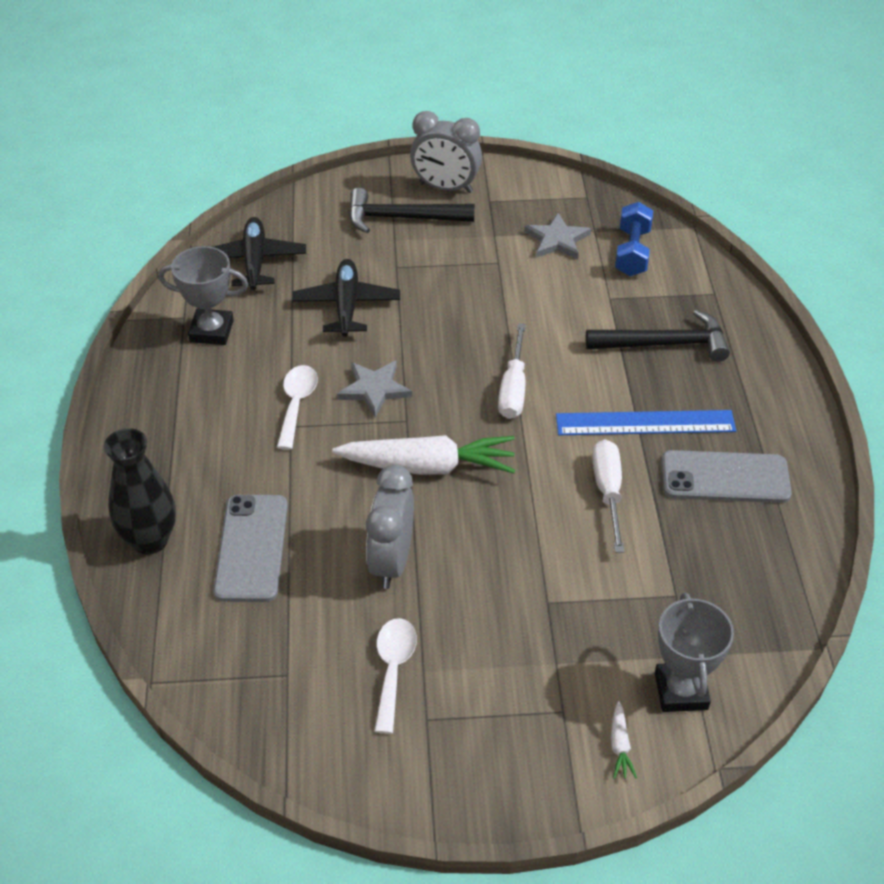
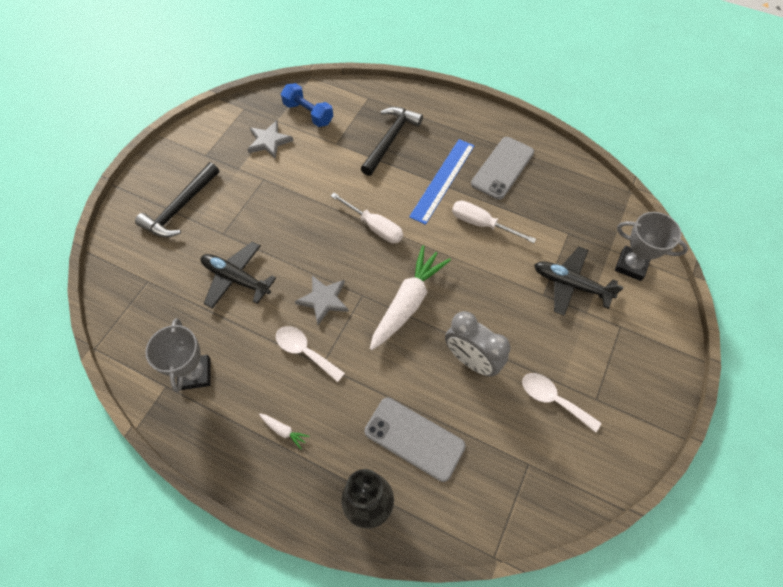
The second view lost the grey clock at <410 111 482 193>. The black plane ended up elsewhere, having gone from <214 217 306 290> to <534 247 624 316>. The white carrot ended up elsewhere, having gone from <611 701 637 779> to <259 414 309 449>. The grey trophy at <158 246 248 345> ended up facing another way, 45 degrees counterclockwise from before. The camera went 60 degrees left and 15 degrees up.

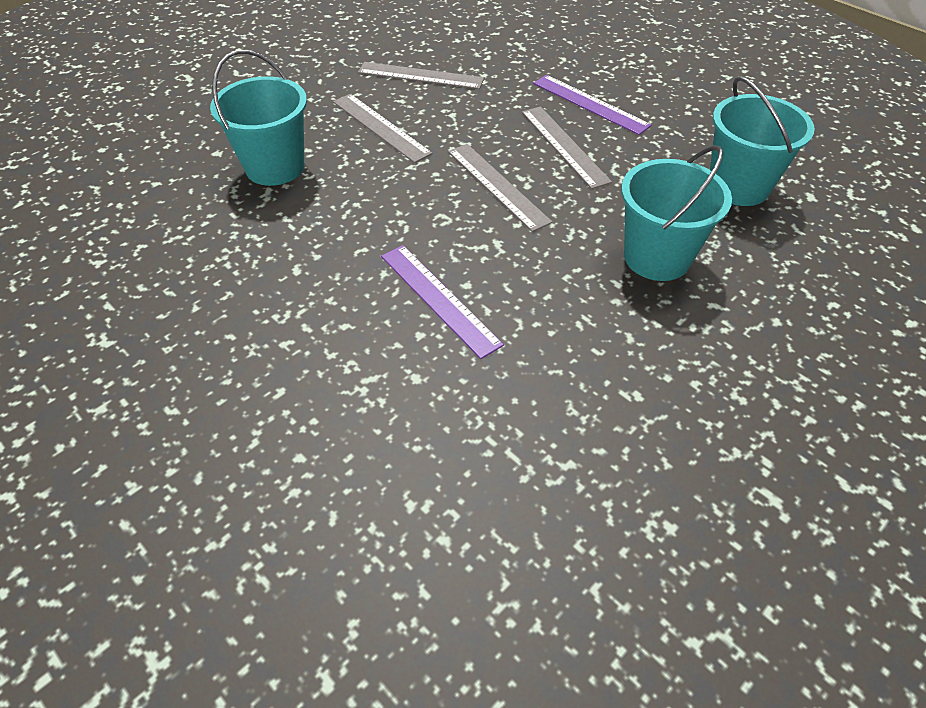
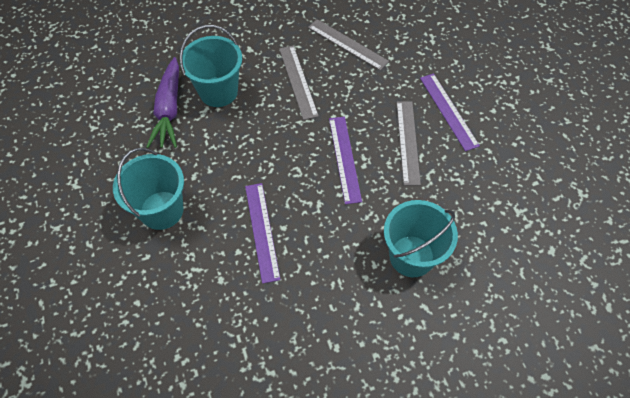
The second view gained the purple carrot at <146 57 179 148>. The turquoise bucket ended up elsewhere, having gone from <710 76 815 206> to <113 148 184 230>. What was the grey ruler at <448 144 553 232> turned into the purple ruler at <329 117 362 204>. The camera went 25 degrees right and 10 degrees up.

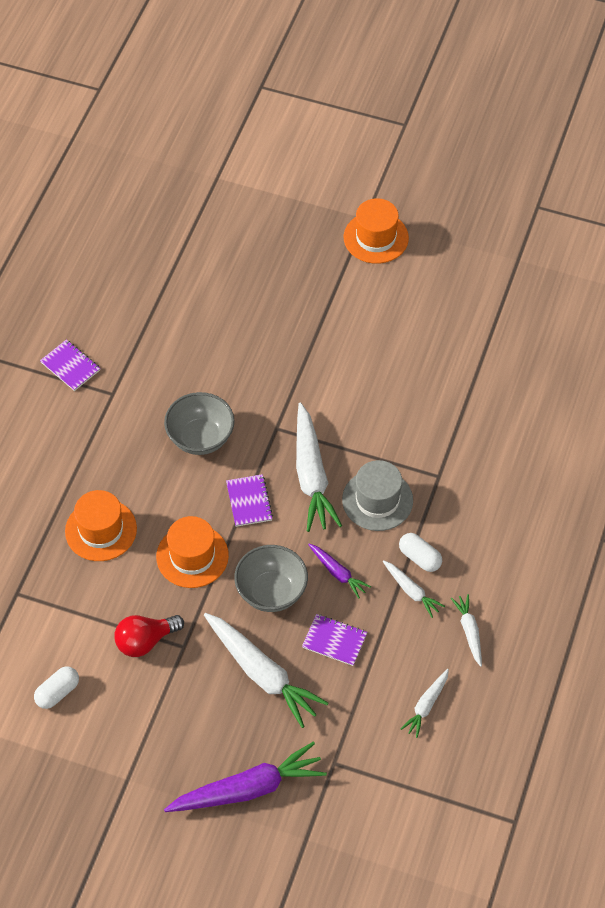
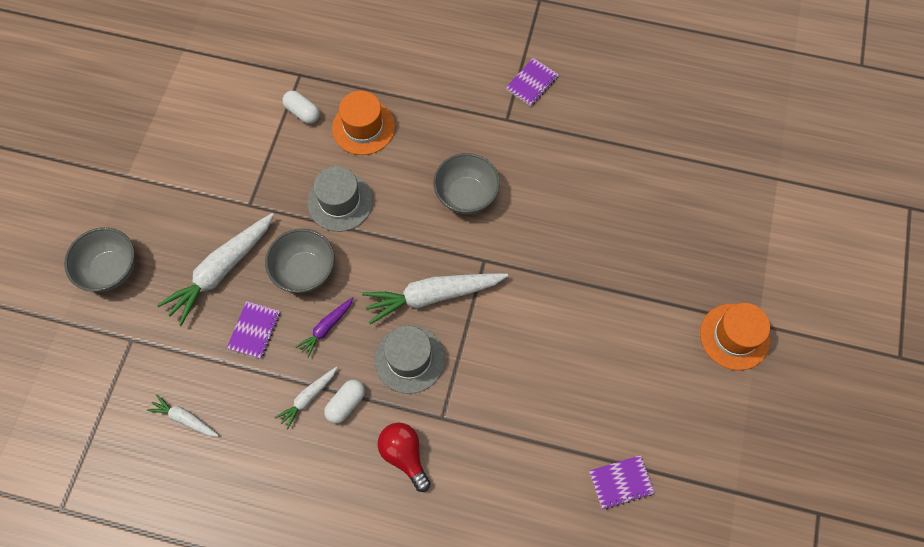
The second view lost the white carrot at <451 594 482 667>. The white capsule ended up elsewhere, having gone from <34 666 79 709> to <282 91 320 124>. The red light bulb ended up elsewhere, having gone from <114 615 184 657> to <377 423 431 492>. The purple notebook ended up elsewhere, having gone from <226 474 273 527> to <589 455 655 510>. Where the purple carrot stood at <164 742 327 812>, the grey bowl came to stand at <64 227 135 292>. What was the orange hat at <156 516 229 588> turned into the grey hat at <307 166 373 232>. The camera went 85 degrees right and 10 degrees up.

▶ **Assigned task**
Pictures stay out. Write out everything else in the material exactly.

▶ **Written response**
The second view lost the grey clock at <410 111 482 193>. The black plane ended up elsewhere, having gone from <214 217 306 290> to <534 247 624 316>. The white carrot ended up elsewhere, having gone from <611 701 637 779> to <259 414 309 449>. The grey trophy at <158 246 248 345> ended up facing another way, 45 degrees counterclockwise from before. The camera went 60 degrees left and 15 degrees up.

The second view gained the purple carrot at <146 57 179 148>. The turquoise bucket ended up elsewhere, having gone from <710 76 815 206> to <113 148 184 230>. What was the grey ruler at <448 144 553 232> turned into the purple ruler at <329 117 362 204>. The camera went 25 degrees right and 10 degrees up.

The second view lost the white carrot at <451 594 482 667>. The white capsule ended up elsewhere, having gone from <34 666 79 709> to <282 91 320 124>. The red light bulb ended up elsewhere, having gone from <114 615 184 657> to <377 423 431 492>. The purple notebook ended up elsewhere, having gone from <226 474 273 527> to <589 455 655 510>. Where the purple carrot stood at <164 742 327 812>, the grey bowl came to stand at <64 227 135 292>. What was the orange hat at <156 516 229 588> turned into the grey hat at <307 166 373 232>. The camera went 85 degrees right and 10 degrees up.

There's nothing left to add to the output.